-- Exercise data follows --

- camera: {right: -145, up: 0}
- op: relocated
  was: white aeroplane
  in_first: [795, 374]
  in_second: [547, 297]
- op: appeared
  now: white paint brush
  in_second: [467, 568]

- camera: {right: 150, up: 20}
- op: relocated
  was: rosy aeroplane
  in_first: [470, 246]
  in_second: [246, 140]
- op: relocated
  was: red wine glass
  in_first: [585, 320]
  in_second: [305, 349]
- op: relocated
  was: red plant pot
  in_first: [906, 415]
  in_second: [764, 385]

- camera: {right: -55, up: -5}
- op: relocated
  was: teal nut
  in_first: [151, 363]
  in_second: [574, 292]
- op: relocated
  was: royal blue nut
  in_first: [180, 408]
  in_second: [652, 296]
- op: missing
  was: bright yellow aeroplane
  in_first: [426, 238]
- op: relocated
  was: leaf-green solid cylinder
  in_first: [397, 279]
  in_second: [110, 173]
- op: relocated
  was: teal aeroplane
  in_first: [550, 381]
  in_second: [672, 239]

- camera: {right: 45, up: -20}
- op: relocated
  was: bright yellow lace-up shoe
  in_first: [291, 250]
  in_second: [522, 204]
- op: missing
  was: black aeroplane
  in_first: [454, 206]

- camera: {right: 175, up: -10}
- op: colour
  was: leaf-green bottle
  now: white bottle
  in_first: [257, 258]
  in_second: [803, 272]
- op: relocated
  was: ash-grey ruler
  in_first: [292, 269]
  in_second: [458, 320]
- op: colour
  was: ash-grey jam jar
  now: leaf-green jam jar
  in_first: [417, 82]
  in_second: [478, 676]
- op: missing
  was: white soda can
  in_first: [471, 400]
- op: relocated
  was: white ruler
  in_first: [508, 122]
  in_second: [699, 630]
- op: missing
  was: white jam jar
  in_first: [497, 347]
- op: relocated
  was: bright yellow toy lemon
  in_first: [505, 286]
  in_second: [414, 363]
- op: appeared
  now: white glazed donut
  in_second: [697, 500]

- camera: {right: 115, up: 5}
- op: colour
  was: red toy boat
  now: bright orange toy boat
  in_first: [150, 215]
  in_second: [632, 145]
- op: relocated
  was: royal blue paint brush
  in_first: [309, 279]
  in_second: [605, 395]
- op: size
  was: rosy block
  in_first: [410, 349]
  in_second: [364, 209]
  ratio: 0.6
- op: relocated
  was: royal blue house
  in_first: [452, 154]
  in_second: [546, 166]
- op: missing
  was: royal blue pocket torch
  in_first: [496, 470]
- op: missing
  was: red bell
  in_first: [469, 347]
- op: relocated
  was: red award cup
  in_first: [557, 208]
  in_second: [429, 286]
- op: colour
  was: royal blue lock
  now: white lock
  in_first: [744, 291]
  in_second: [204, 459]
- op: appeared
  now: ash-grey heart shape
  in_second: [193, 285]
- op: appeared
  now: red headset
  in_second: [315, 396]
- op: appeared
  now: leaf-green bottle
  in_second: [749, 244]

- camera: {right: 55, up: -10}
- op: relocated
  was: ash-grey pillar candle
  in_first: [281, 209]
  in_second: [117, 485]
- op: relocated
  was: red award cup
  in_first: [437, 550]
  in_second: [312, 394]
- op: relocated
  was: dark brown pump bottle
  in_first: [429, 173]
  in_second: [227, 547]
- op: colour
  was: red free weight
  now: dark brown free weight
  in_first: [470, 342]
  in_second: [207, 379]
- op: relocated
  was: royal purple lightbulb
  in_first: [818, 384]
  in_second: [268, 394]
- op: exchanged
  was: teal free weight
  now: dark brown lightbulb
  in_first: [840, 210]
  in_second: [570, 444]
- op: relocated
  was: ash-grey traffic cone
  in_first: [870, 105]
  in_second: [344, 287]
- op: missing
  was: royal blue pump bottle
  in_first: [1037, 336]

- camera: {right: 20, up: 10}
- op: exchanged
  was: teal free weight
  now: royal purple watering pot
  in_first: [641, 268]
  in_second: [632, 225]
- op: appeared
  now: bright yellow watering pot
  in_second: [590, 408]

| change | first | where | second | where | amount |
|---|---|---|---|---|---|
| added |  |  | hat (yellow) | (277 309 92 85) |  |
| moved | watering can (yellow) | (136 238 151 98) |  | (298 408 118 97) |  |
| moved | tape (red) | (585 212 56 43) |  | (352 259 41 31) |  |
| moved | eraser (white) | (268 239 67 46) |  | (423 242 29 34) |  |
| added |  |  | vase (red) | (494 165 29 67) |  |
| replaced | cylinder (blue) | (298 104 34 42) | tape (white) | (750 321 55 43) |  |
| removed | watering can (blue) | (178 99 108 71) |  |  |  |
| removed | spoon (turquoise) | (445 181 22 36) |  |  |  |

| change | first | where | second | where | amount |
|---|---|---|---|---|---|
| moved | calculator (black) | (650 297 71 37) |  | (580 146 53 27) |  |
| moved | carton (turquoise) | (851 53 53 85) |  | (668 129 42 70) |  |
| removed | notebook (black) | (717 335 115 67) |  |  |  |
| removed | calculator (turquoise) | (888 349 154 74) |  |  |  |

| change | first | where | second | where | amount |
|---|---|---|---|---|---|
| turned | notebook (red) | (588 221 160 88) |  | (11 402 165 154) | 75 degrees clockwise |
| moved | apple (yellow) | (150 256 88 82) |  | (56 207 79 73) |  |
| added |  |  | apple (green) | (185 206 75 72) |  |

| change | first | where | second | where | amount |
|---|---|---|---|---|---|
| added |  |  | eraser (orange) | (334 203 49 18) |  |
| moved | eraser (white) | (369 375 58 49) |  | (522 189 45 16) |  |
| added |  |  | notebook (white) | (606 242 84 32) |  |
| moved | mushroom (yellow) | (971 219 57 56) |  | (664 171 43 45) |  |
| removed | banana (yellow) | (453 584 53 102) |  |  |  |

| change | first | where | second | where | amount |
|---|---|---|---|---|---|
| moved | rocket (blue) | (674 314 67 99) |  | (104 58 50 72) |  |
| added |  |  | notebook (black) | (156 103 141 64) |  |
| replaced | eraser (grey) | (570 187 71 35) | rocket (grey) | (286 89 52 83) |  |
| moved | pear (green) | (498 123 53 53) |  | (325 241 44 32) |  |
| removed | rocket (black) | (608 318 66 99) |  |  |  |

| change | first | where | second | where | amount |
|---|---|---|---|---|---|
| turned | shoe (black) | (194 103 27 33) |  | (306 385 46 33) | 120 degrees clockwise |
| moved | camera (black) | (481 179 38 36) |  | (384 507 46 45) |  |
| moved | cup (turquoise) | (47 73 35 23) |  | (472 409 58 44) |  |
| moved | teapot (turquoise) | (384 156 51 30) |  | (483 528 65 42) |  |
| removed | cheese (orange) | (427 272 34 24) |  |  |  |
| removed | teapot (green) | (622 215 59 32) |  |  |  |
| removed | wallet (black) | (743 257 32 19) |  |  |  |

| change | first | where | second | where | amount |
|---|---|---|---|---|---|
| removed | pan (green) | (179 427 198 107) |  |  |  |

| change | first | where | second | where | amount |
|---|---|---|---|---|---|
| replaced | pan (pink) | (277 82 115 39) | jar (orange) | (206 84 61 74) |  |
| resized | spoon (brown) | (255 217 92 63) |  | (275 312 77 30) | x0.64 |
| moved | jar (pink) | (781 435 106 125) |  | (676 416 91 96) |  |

-- Exercise data concluded --

◆ Exercise description ◆
Nothing in the material may change; reproduce it all.

◆ Task output ◆
- camera: {right: -145, up: 0}
- op: relocated
  was: white aeroplane
  in_first: [795, 374]
  in_second: [547, 297]
- op: appeared
  now: white paint brush
  in_second: [467, 568]

- camera: {right: 150, up: 20}
- op: relocated
  was: rosy aeroplane
  in_first: [470, 246]
  in_second: [246, 140]
- op: relocated
  was: red wine glass
  in_first: [585, 320]
  in_second: [305, 349]
- op: relocated
  was: red plant pot
  in_first: [906, 415]
  in_second: [764, 385]

- camera: {right: -55, up: -5}
- op: relocated
  was: teal nut
  in_first: [151, 363]
  in_second: [574, 292]
- op: relocated
  was: royal blue nut
  in_first: [180, 408]
  in_second: [652, 296]
- op: missing
  was: bright yellow aeroplane
  in_first: [426, 238]
- op: relocated
  was: leaf-green solid cylinder
  in_first: [397, 279]
  in_second: [110, 173]
- op: relocated
  was: teal aeroplane
  in_first: [550, 381]
  in_second: [672, 239]

- camera: {right: 45, up: -20}
- op: relocated
  was: bright yellow lace-up shoe
  in_first: [291, 250]
  in_second: [522, 204]
- op: missing
  was: black aeroplane
  in_first: [454, 206]

- camera: {right: 175, up: -10}
- op: colour
  was: leaf-green bottle
  now: white bottle
  in_first: [257, 258]
  in_second: [803, 272]
- op: relocated
  was: ash-grey ruler
  in_first: [292, 269]
  in_second: [458, 320]
- op: colour
  was: ash-grey jam jar
  now: leaf-green jam jar
  in_first: [417, 82]
  in_second: [478, 676]
- op: missing
  was: white soda can
  in_first: [471, 400]
- op: relocated
  was: white ruler
  in_first: [508, 122]
  in_second: [699, 630]
- op: missing
  was: white jam jar
  in_first: [497, 347]
- op: relocated
  was: bright yellow toy lemon
  in_first: [505, 286]
  in_second: [414, 363]
- op: appeared
  now: white glazed donut
  in_second: [697, 500]

- camera: {right: 115, up: 5}
- op: colour
  was: red toy boat
  now: bright orange toy boat
  in_first: [150, 215]
  in_second: [632, 145]
- op: relocated
  was: royal blue paint brush
  in_first: [309, 279]
  in_second: [605, 395]
- op: size
  was: rosy block
  in_first: [410, 349]
  in_second: [364, 209]
  ratio: 0.6
- op: relocated
  was: royal blue house
  in_first: [452, 154]
  in_second: [546, 166]
- op: missing
  was: royal blue pocket torch
  in_first: [496, 470]
- op: missing
  was: red bell
  in_first: [469, 347]
- op: relocated
  was: red award cup
  in_first: [557, 208]
  in_second: [429, 286]
- op: colour
  was: royal blue lock
  now: white lock
  in_first: [744, 291]
  in_second: [204, 459]
- op: appeared
  now: ash-grey heart shape
  in_second: [193, 285]
- op: appeared
  now: red headset
  in_second: [315, 396]
- op: appeared
  now: leaf-green bottle
  in_second: [749, 244]

- camera: {right: 55, up: -10}
- op: relocated
  was: ash-grey pillar candle
  in_first: [281, 209]
  in_second: [117, 485]
- op: relocated
  was: red award cup
  in_first: [437, 550]
  in_second: [312, 394]
- op: relocated
  was: dark brown pump bottle
  in_first: [429, 173]
  in_second: [227, 547]
- op: colour
  was: red free weight
  now: dark brown free weight
  in_first: [470, 342]
  in_second: [207, 379]
- op: relocated
  was: royal purple lightbulb
  in_first: [818, 384]
  in_second: [268, 394]
- op: exchanged
  was: teal free weight
  now: dark brown lightbulb
  in_first: [840, 210]
  in_second: [570, 444]
- op: relocated
  was: ash-grey traffic cone
  in_first: [870, 105]
  in_second: [344, 287]
- op: missing
  was: royal blue pump bottle
  in_first: [1037, 336]

- camera: {right: 20, up: 10}
- op: exchanged
  was: teal free weight
  now: royal purple watering pot
  in_first: [641, 268]
  in_second: [632, 225]
- op: appeared
  now: bright yellow watering pot
  in_second: [590, 408]

| change | first | where | second | where | amount |
|---|---|---|---|---|---|
| added |  |  | hat (yellow) | (277 309 92 85) |  |
| moved | watering can (yellow) | (136 238 151 98) |  | (298 408 118 97) |  |
| moved | tape (red) | (585 212 56 43) |  | (352 259 41 31) |  |
| moved | eraser (white) | (268 239 67 46) |  | (423 242 29 34) |  |
| added |  |  | vase (red) | (494 165 29 67) |  |
| replaced | cylinder (blue) | (298 104 34 42) | tape (white) | (750 321 55 43) |  |
| removed | watering can (blue) | (178 99 108 71) |  |  |  |
| removed | spoon (turquoise) | (445 181 22 36) |  |  |  |

| change | first | where | second | where | amount |
|---|---|---|---|---|---|
| moved | calculator (black) | (650 297 71 37) |  | (580 146 53 27) |  |
| moved | carton (turquoise) | (851 53 53 85) |  | (668 129 42 70) |  |
| removed | notebook (black) | (717 335 115 67) |  |  |  |
| removed | calculator (turquoise) | (888 349 154 74) |  |  |  |

| change | first | where | second | where | amount |
|---|---|---|---|---|---|
| turned | notebook (red) | (588 221 160 88) |  | (11 402 165 154) | 75 degrees clockwise |
| moved | apple (yellow) | (150 256 88 82) |  | (56 207 79 73) |  |
| added |  |  | apple (green) | (185 206 75 72) |  |

| change | first | where | second | where | amount |
|---|---|---|---|---|---|
| added |  |  | eraser (orange) | (334 203 49 18) |  |
| moved | eraser (white) | (369 375 58 49) |  | (522 189 45 16) |  |
| added |  |  | notebook (white) | (606 242 84 32) |  |
| moved | mushroom (yellow) | (971 219 57 56) |  | (664 171 43 45) |  |
| removed | banana (yellow) | (453 584 53 102) |  |  |  |

| change | first | where | second | where | amount |
|---|---|---|---|---|---|
| moved | rocket (blue) | (674 314 67 99) |  | (104 58 50 72) |  |
| added |  |  | notebook (black) | (156 103 141 64) |  |
| replaced | eraser (grey) | (570 187 71 35) | rocket (grey) | (286 89 52 83) |  |
| moved | pear (green) | (498 123 53 53) |  | (325 241 44 32) |  |
| removed | rocket (black) | (608 318 66 99) |  |  |  |

| change | first | where | second | where | amount |
|---|---|---|---|---|---|
| turned | shoe (black) | (194 103 27 33) |  | (306 385 46 33) | 120 degrees clockwise |
| moved | camera (black) | (481 179 38 36) |  | (384 507 46 45) |  |
| moved | cup (turquoise) | (47 73 35 23) |  | (472 409 58 44) |  |
| moved | teapot (turquoise) | (384 156 51 30) |  | (483 528 65 42) |  |
| removed | cheese (orange) | (427 272 34 24) |  |  |  |
| removed | teapot (green) | (622 215 59 32) |  |  |  |
| removed | wallet (black) | (743 257 32 19) |  |  |  |

| change | first | where | second | where | amount |
|---|---|---|---|---|---|
| removed | pan (green) | (179 427 198 107) |  |  |  |

| change | first | where | second | where | amount |
|---|---|---|---|---|---|
| replaced | pan (pink) | (277 82 115 39) | jar (orange) | (206 84 61 74) |  |
| resized | spoon (brown) | (255 217 92 63) |  | (275 312 77 30) | x0.64 |
| moved | jar (pink) | (781 435 106 125) |  | (676 416 91 96) |  |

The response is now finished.